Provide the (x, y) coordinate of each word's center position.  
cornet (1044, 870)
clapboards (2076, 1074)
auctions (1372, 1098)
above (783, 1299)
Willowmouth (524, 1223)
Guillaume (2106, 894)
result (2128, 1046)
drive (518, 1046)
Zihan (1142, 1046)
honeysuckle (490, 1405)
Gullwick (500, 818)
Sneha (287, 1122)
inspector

····················

● Task to complete:
Please write out all the rows above again, keeping each word as it is, and shift every coordinate in the answers by adding 46 to both the x and y values.

● Answer to the exercise:
Provide the (x, y) coordinate of each word's center position.  
cornet (1090, 916)
clapboards (2122, 1120)
auctions (1418, 1144)
above (829, 1345)
Willowmouth (570, 1269)
Guillaume (2152, 940)
result (2174, 1092)
drive (564, 1092)
Zihan (1188, 1092)
honeysuckle (536, 1451)
Gullwick (546, 864)
Sneha (333, 1168)
inspector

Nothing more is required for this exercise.